Instructions for the task —
Only the lines with the string "objects" are needed; return each of them from the entries below.

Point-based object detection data
┄┄┄┄┄┄┄┄┄┄┄┄┄┄┄┄┄┄┄┄

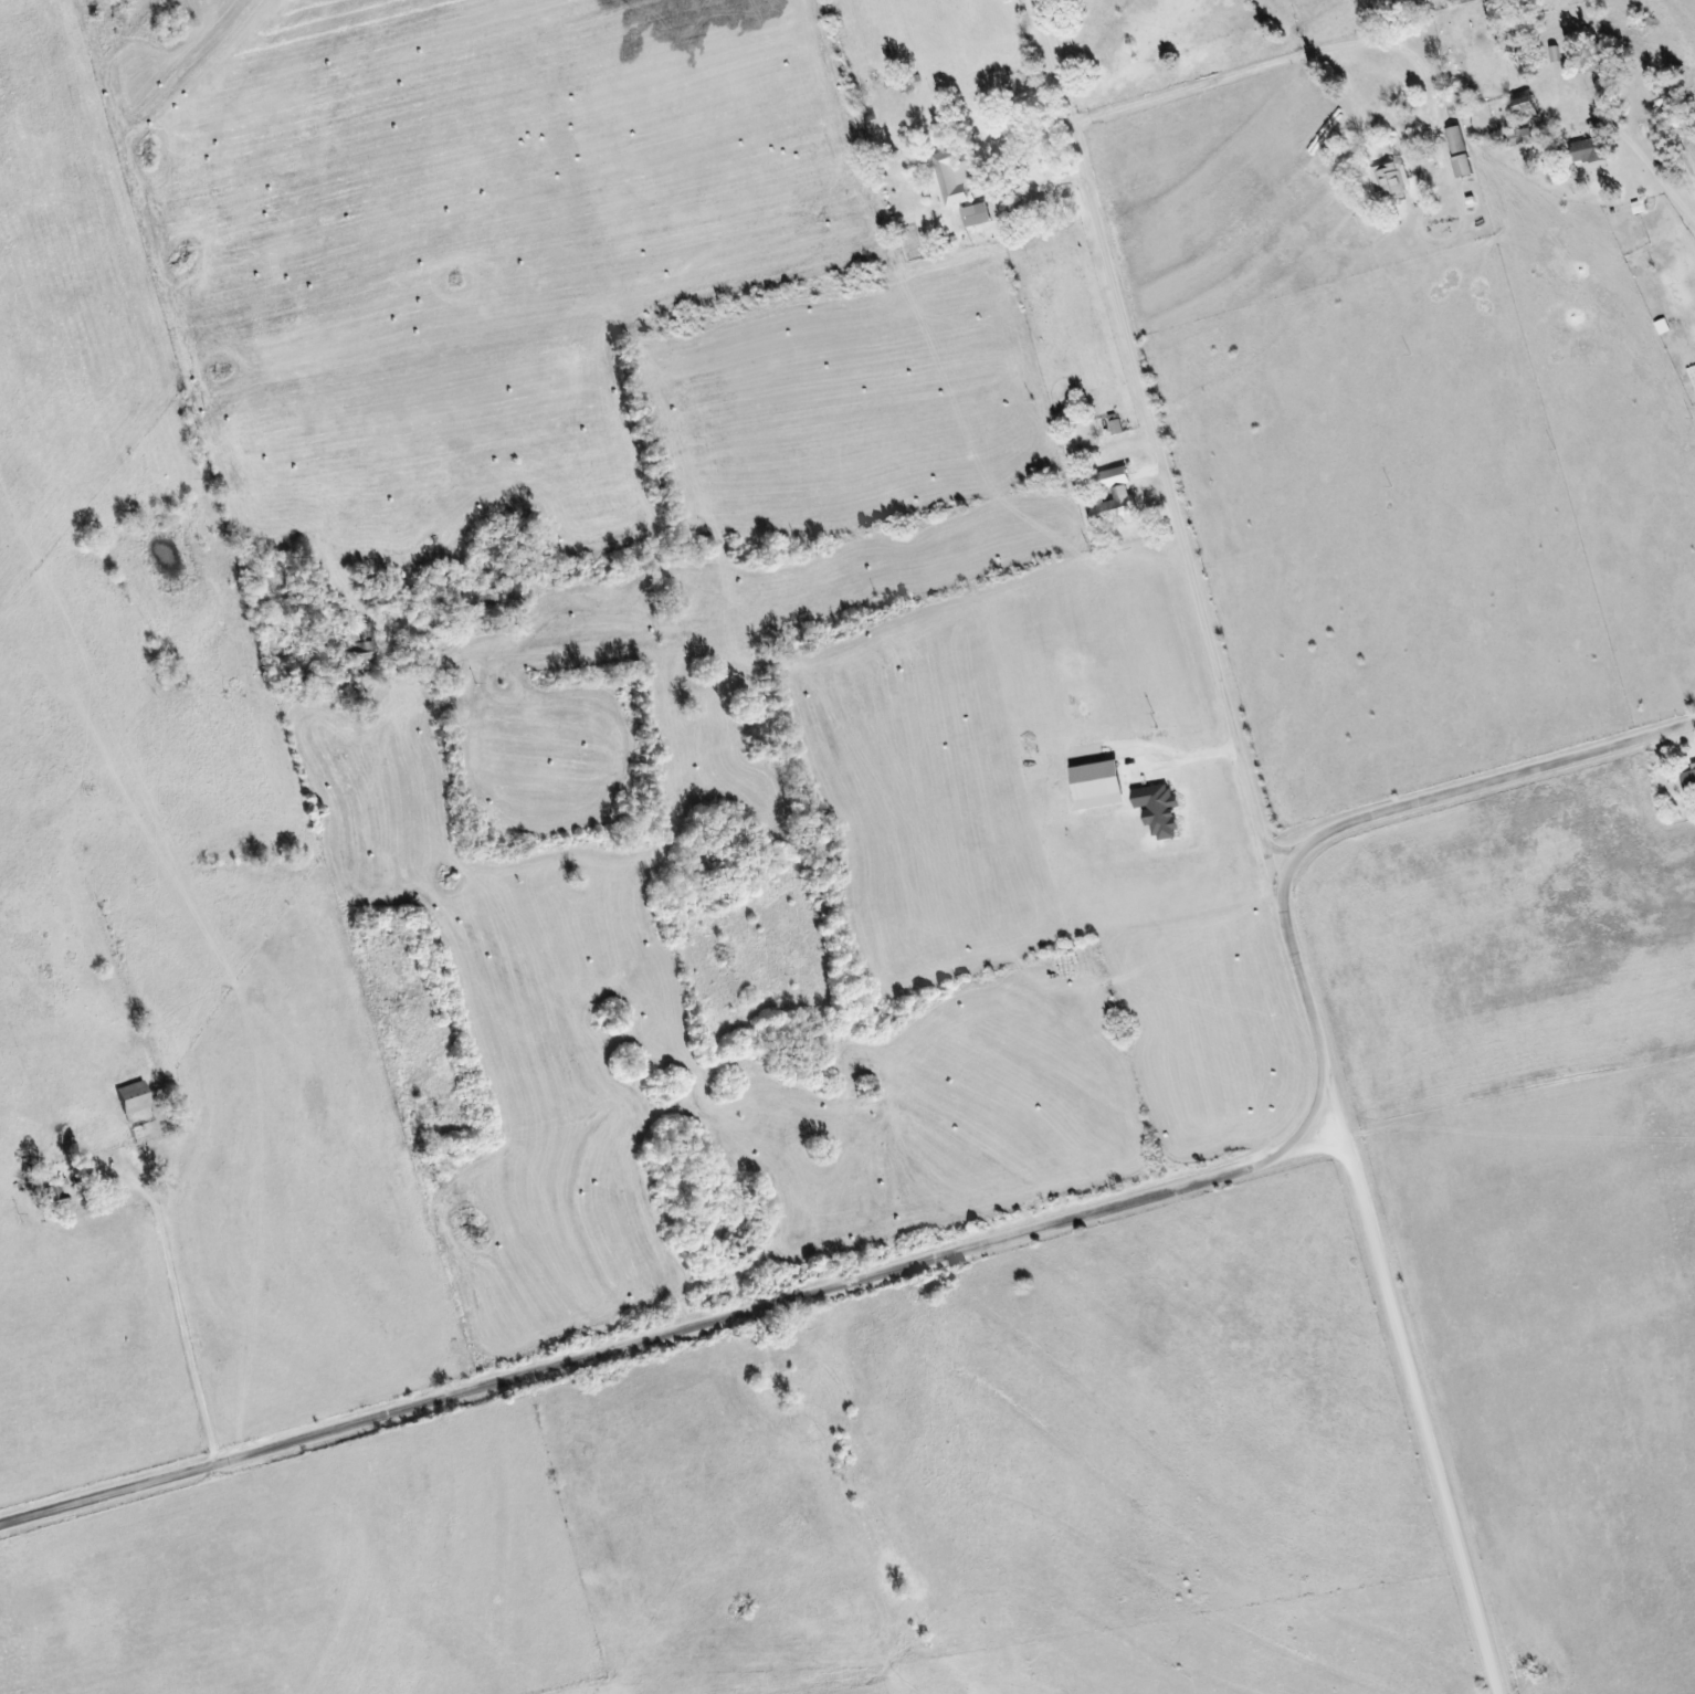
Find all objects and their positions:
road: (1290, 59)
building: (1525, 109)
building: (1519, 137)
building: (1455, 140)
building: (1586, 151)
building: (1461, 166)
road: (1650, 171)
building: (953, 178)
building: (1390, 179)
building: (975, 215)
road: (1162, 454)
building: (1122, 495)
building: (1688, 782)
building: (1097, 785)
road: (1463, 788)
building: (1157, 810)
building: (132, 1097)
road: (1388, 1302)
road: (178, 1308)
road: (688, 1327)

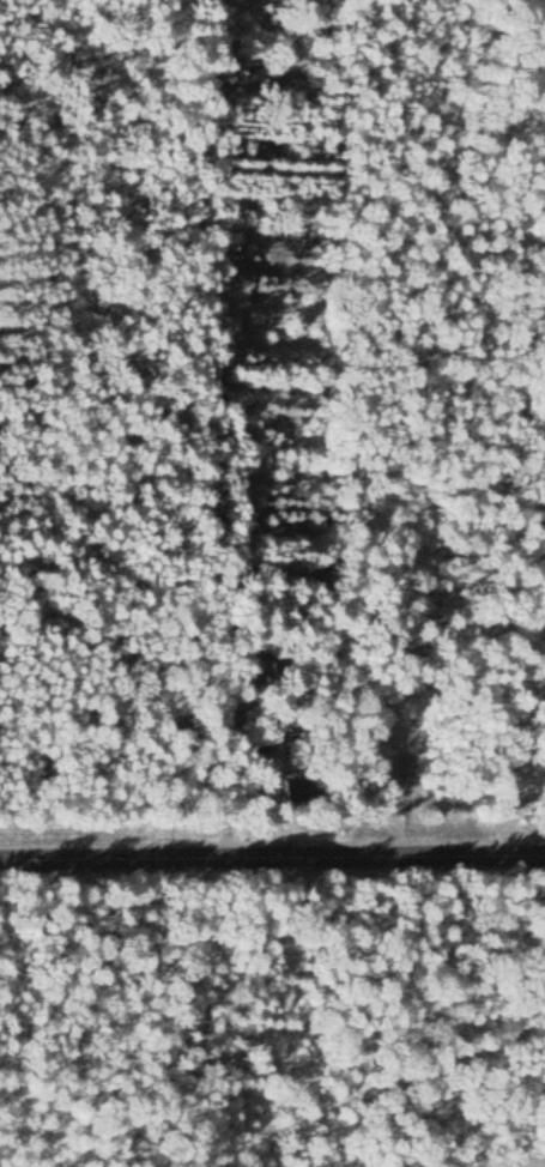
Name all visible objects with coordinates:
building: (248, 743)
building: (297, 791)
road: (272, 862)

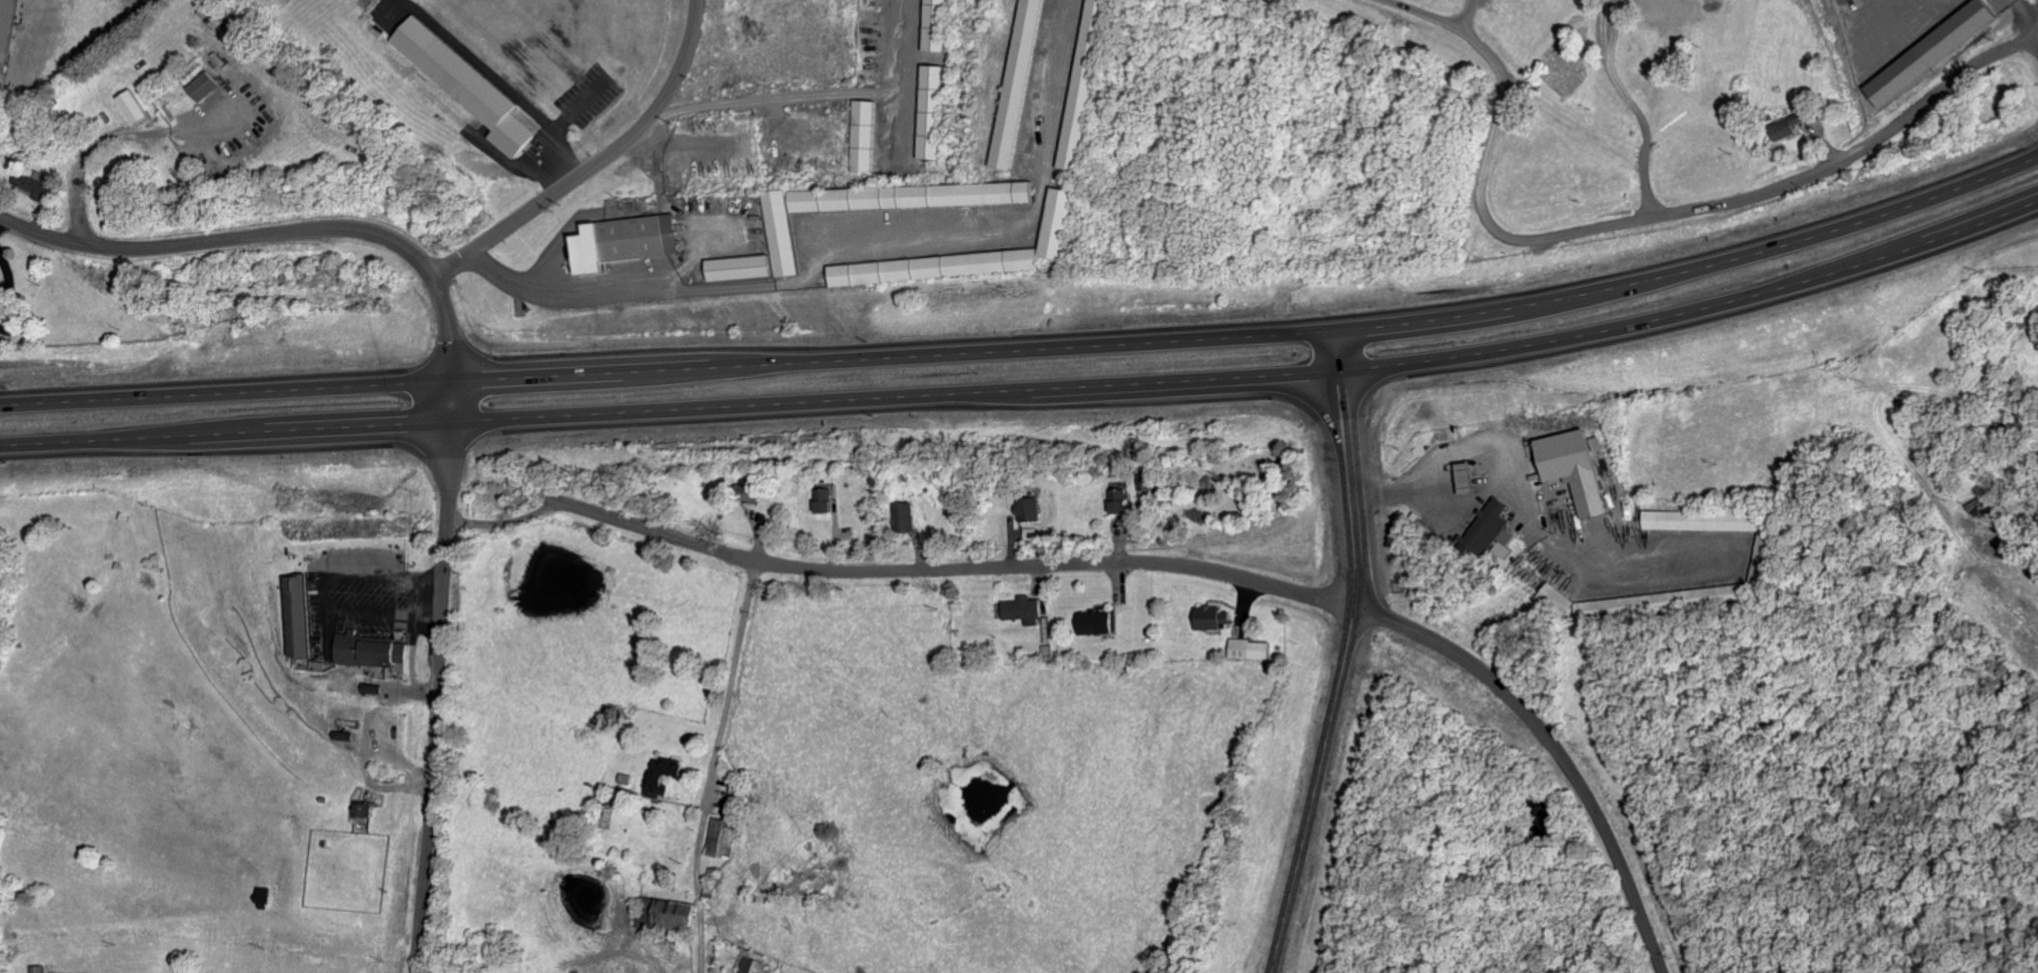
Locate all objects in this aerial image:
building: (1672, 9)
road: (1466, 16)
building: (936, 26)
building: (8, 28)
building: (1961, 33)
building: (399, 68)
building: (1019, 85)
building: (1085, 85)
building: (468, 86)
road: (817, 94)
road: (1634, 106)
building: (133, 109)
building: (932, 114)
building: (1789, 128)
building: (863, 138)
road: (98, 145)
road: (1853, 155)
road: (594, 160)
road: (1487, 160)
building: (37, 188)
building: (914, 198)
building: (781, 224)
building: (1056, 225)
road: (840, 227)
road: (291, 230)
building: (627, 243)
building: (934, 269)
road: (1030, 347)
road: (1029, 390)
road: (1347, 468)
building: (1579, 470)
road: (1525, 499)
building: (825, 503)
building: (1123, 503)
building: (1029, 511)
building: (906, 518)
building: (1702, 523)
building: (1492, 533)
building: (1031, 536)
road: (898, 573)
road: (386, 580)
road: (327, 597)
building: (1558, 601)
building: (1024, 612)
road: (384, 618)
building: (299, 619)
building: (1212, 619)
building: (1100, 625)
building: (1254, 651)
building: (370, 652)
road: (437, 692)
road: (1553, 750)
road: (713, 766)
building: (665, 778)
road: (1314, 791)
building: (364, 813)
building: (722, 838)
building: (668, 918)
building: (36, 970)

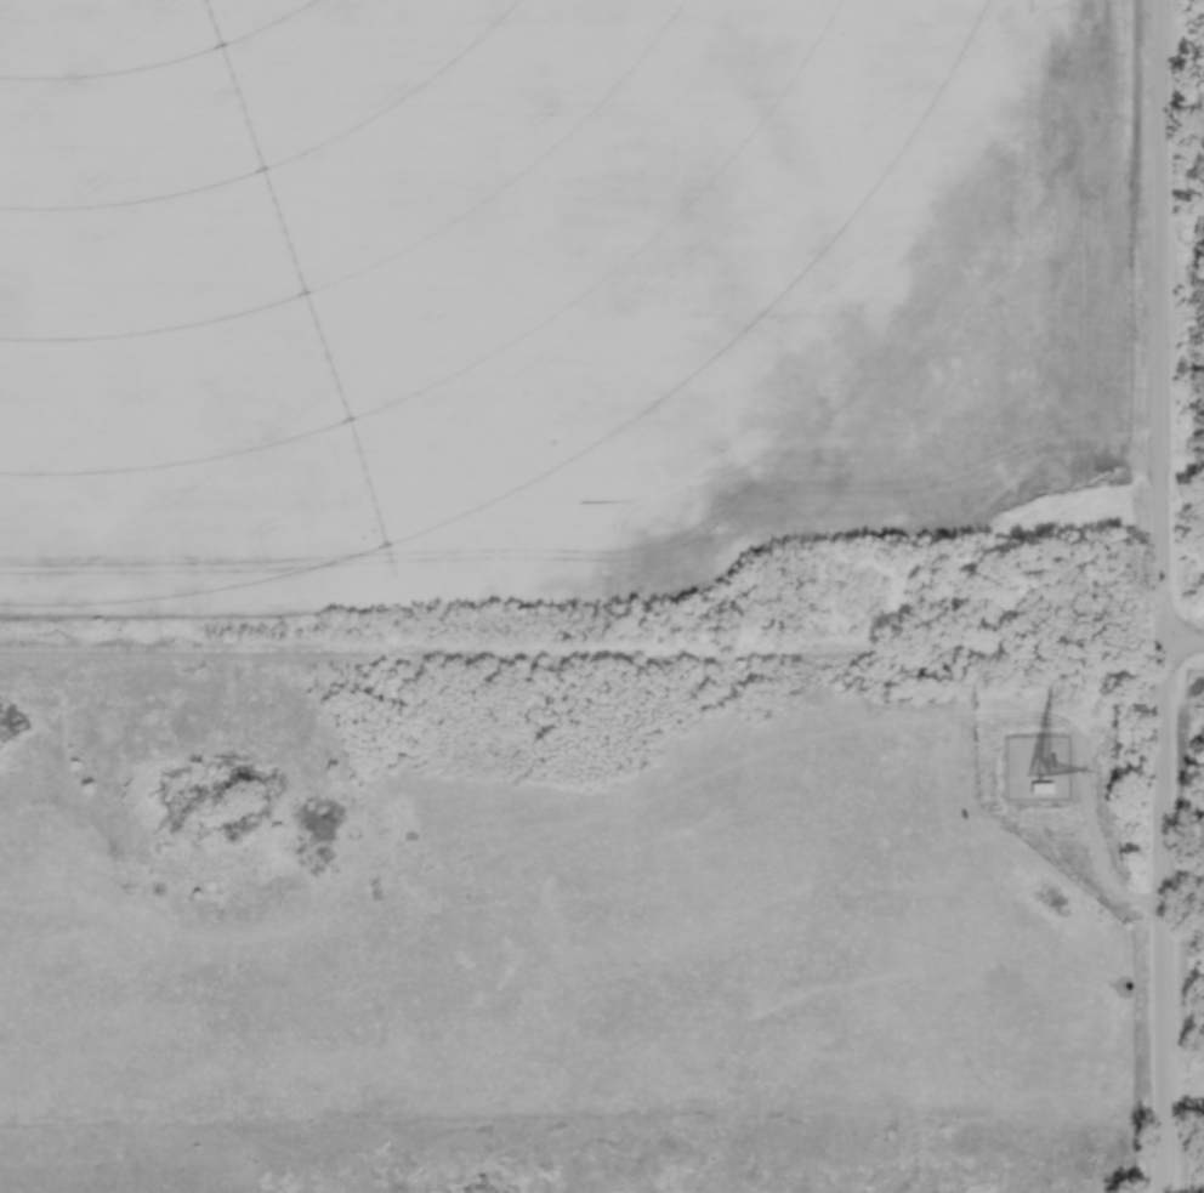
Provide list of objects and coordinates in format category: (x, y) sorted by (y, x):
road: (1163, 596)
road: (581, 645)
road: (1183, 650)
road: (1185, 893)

┄┄┄┄┄┄┄┄┄┄┄┄┄┄┄┄┄┄┄┄

Response —
Find all objects and their positions:
Name all visible objects with coordinates:
Locate all objects in this aerial image:
Provide list of objects and coordinates in format category: (x, y) sorted by (y, x):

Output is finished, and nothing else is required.